- [Work to be completed]
Count the lines in the data below that include the word "camera", then state the total and nothing besides.
*** Records for the exercise ***
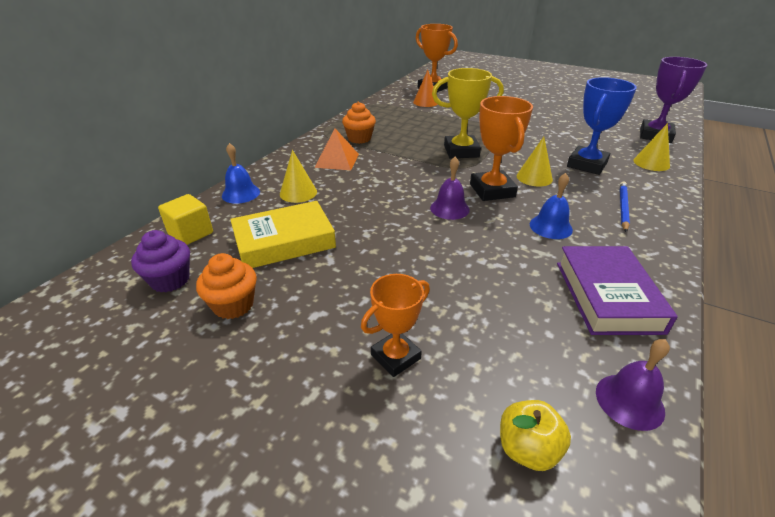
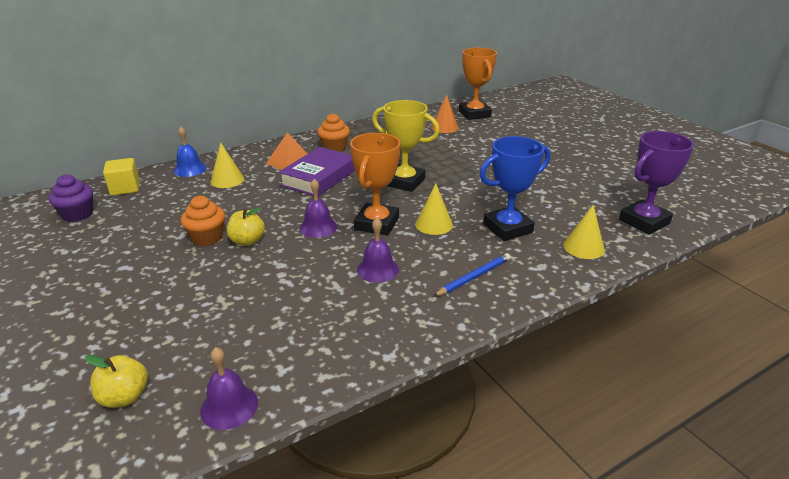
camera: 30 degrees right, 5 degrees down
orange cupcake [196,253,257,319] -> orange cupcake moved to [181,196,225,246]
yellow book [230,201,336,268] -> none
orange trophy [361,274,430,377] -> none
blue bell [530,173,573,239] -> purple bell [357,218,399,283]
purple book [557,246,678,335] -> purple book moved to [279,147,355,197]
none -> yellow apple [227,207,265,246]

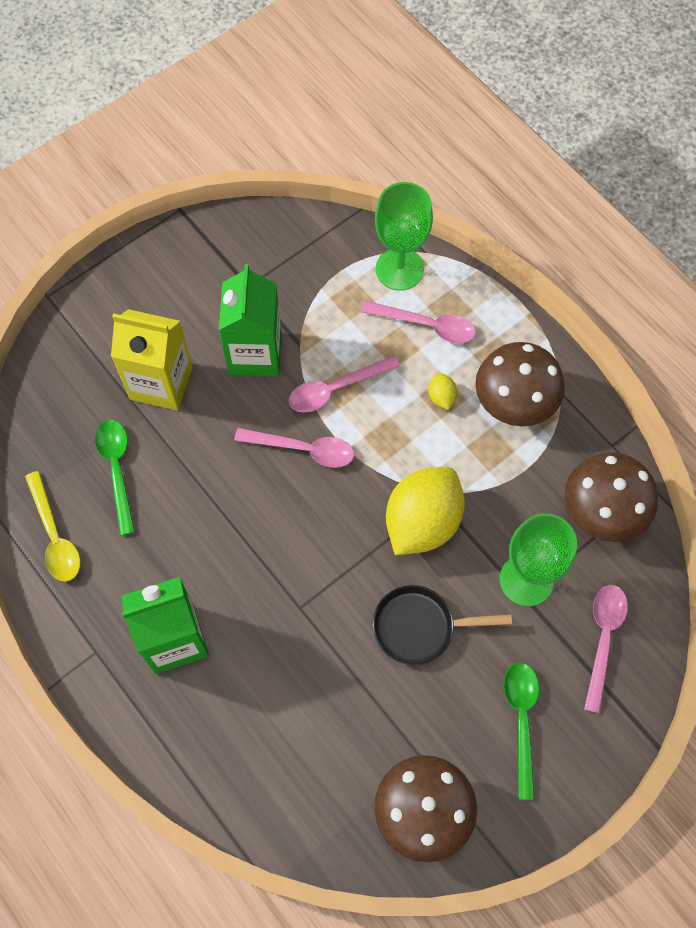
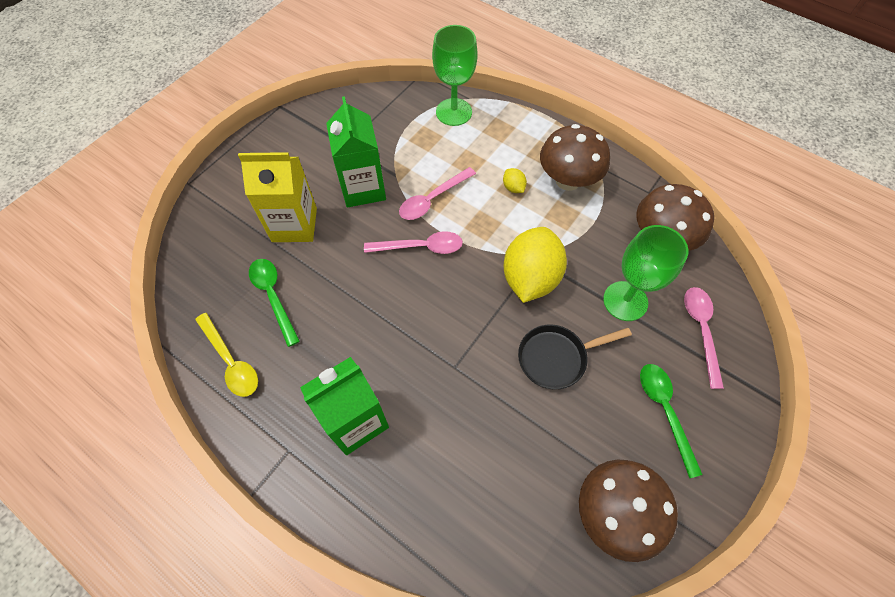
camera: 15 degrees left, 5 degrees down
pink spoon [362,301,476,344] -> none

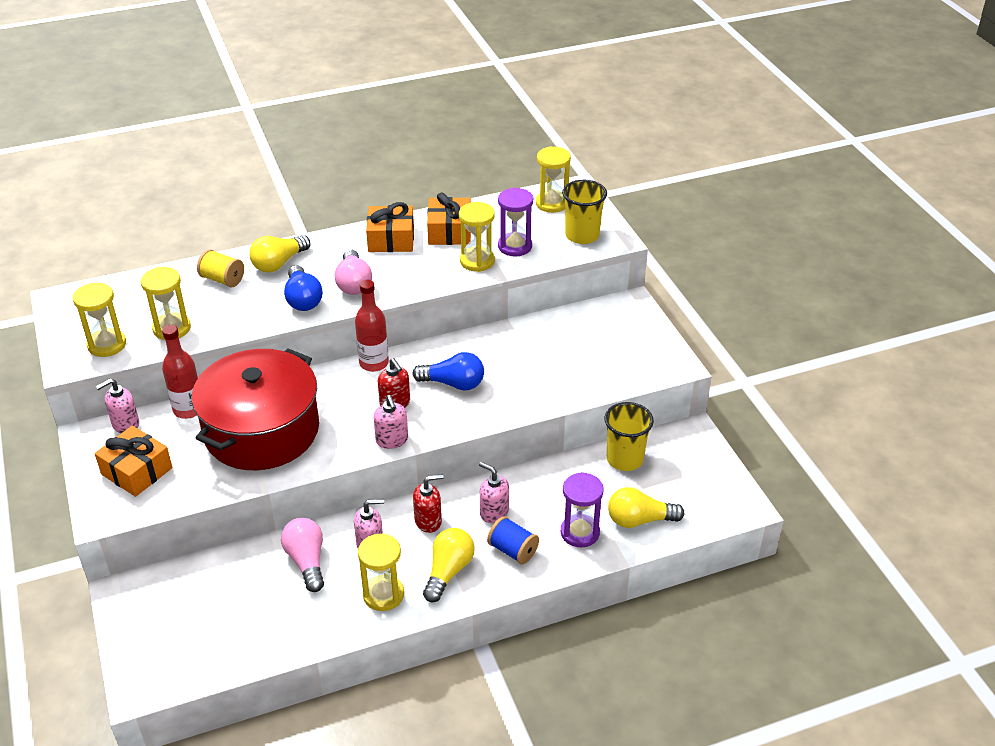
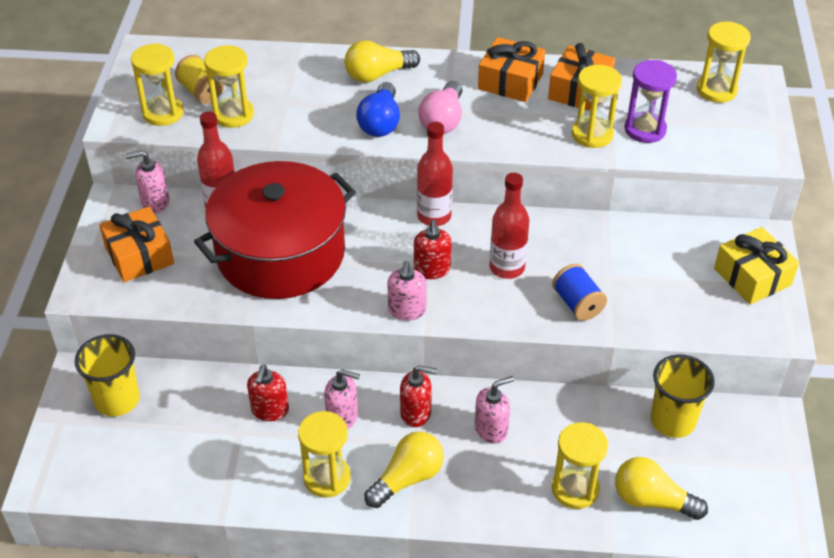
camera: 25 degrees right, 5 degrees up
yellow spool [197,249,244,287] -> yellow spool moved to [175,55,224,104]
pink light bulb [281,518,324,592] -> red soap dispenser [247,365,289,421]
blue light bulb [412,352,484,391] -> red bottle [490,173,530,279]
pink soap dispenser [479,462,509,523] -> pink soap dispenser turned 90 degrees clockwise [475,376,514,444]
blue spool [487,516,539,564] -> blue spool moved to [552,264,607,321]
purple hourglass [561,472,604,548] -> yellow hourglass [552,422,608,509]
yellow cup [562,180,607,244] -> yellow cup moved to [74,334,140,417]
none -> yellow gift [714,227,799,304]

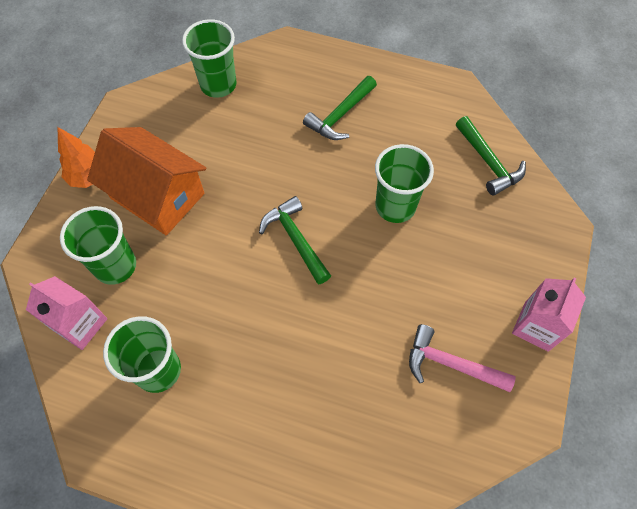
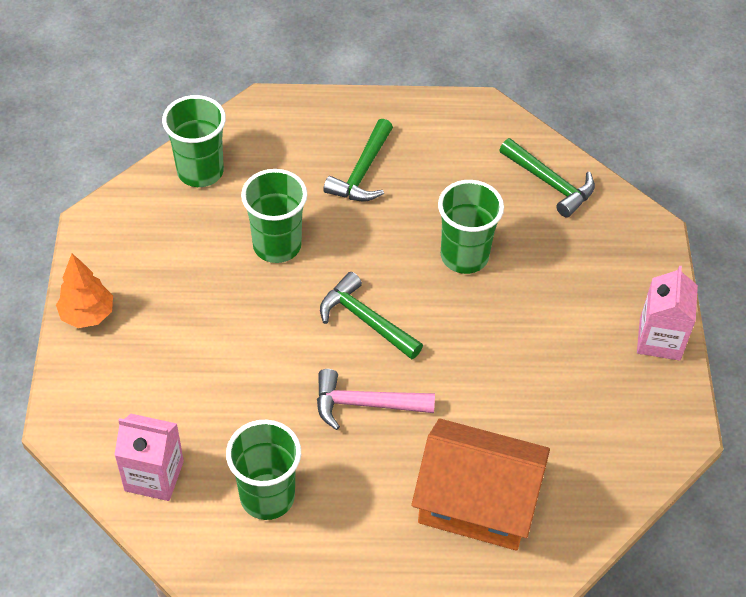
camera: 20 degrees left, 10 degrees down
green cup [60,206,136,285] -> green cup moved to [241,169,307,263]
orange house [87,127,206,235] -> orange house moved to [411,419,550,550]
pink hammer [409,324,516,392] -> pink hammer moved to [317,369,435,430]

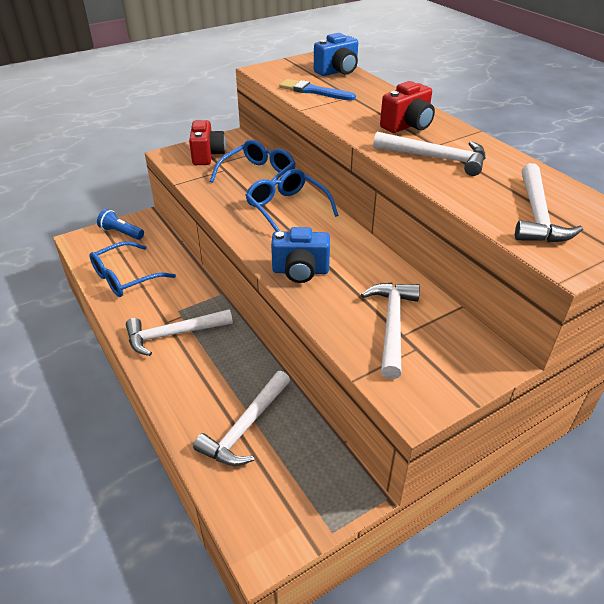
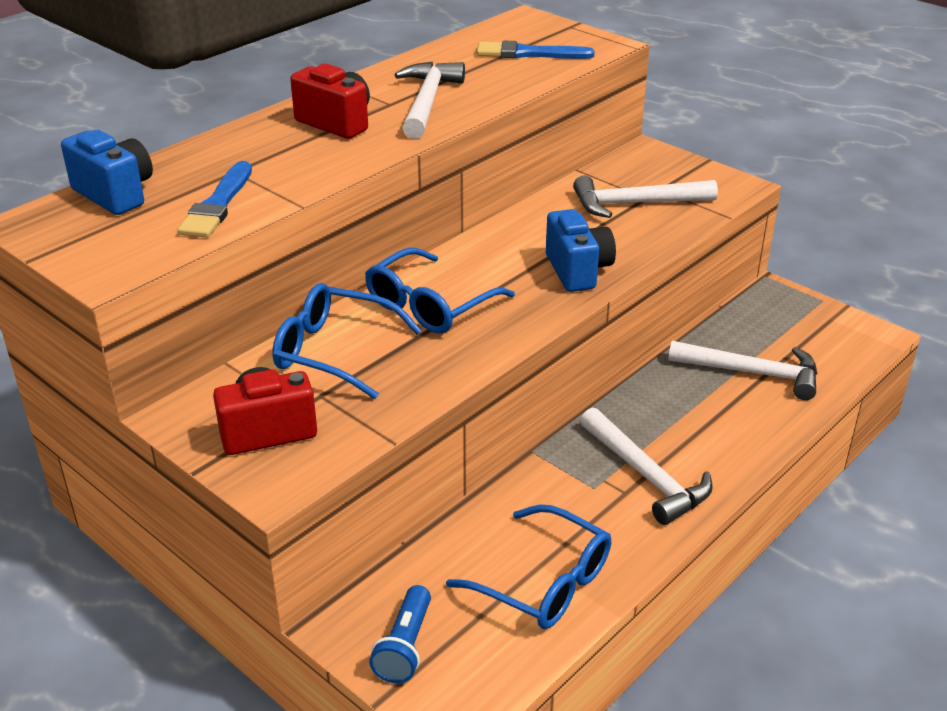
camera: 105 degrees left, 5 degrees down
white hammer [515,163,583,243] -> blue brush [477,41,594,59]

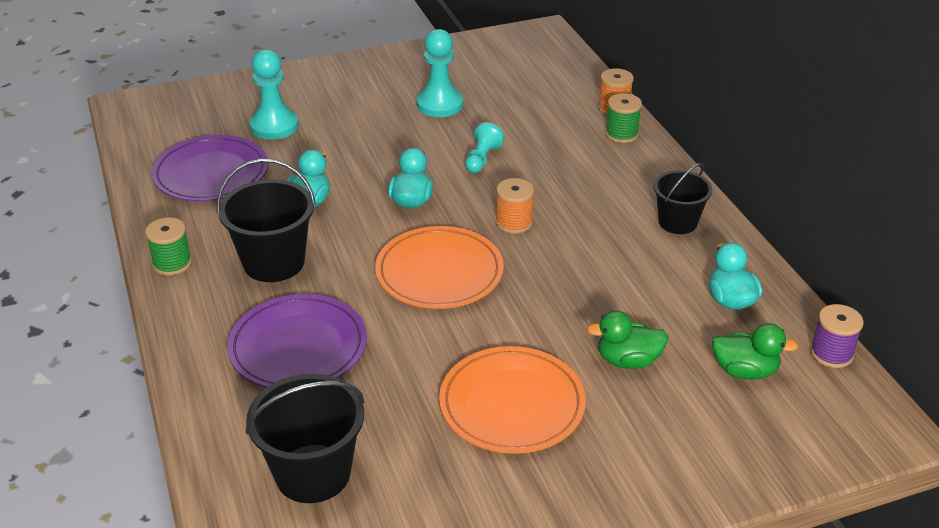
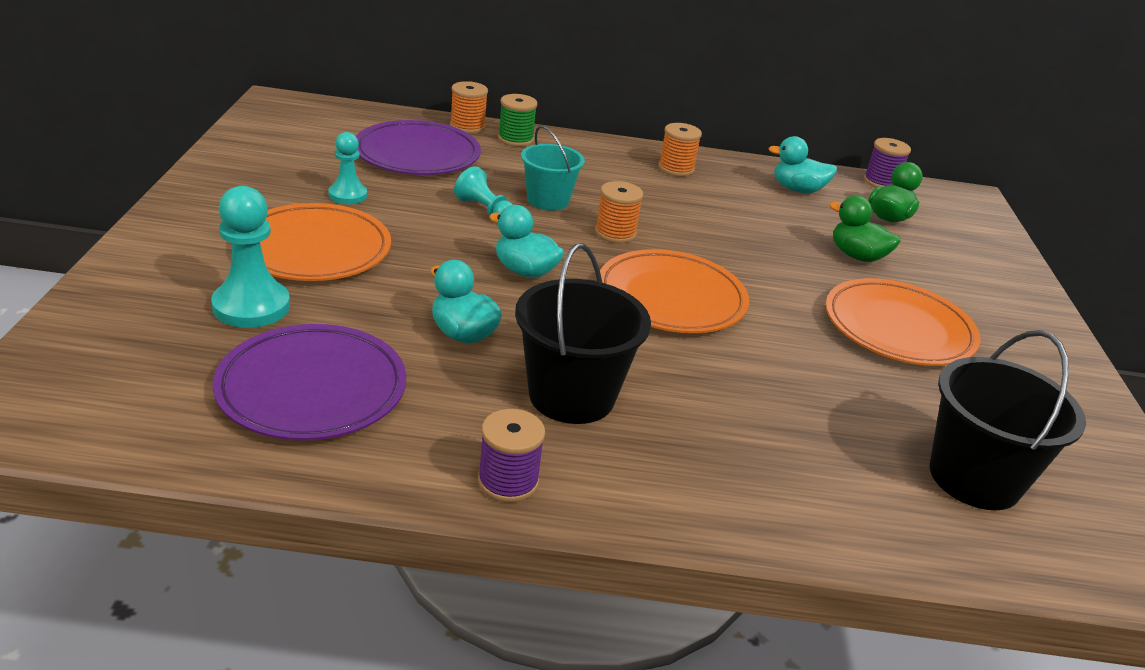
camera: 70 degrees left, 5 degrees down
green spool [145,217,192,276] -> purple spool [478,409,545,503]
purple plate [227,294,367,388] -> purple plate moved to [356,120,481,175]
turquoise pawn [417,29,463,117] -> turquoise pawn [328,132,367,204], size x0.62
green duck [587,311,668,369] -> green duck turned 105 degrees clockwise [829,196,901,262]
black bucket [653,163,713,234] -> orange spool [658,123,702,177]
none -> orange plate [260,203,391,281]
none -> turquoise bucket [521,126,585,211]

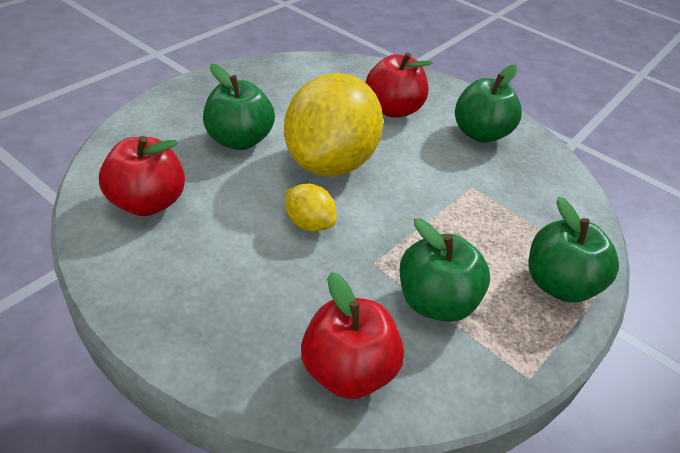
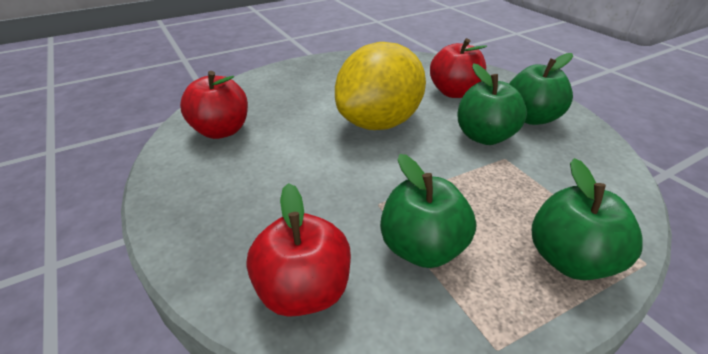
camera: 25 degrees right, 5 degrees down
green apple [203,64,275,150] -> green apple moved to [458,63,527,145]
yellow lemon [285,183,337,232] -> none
*** End of Records for the exercise ***
- [Solution to this task]
7